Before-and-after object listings
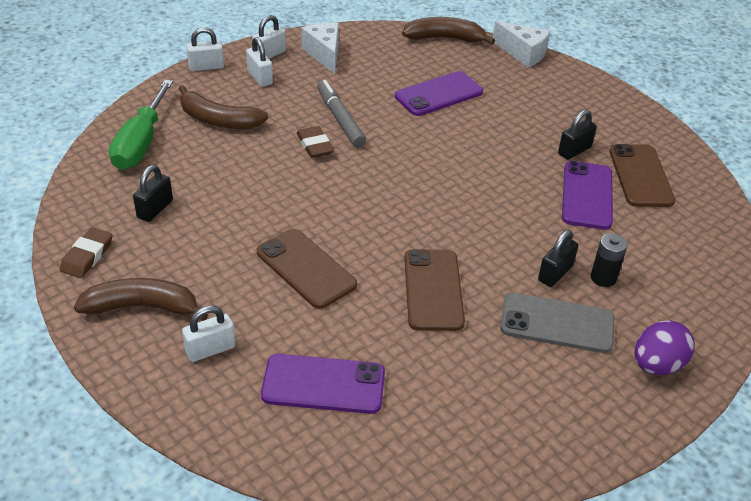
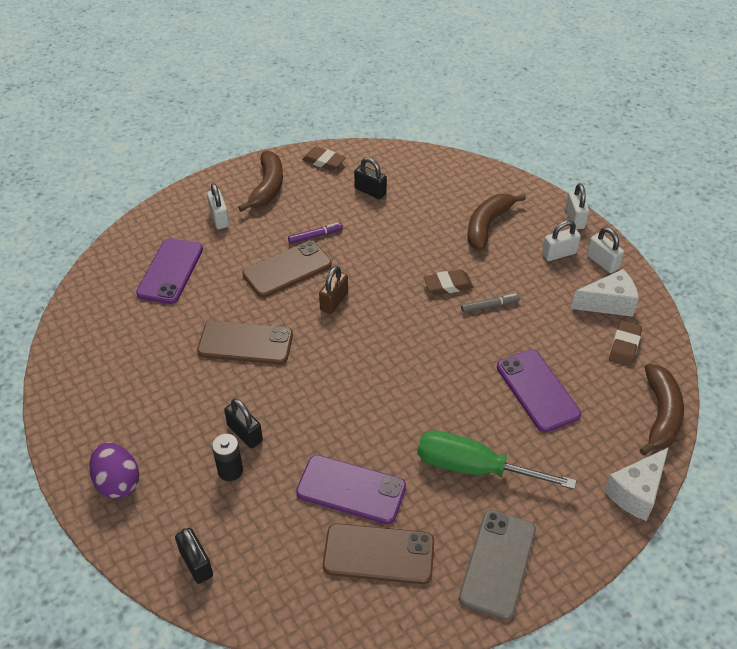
camera: 100 degrees right, 5 degrees up
(141, 143) = (454, 182): green screwdriver -> green screwdriver (473, 468)
(242, 250) = (315, 236): none -> purple marker
(340, 119) = (490, 306): grey marker -> grey marker, size x0.59
(353, 225) = (334, 301): none -> brown padlock
(375, 49) = (624, 346): none -> brown eraser
(557, 323) = (185, 420): grey phone -> grey phone (498, 563)
(574, 150) = (430, 498): black padlock -> black padlock (196, 563)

:: What the task asks ::
For this task, write out exactly the lines of the entries above, starting at the line with "(141, 143) = (454, 182): green" and ending at the line with "(557, 323) = (185, 420): grey", both included, and no others.

:: Result ::
(141, 143) = (454, 182): green screwdriver -> green screwdriver (473, 468)
(242, 250) = (315, 236): none -> purple marker
(340, 119) = (490, 306): grey marker -> grey marker, size x0.59
(353, 225) = (334, 301): none -> brown padlock
(375, 49) = (624, 346): none -> brown eraser
(557, 323) = (185, 420): grey phone -> grey phone (498, 563)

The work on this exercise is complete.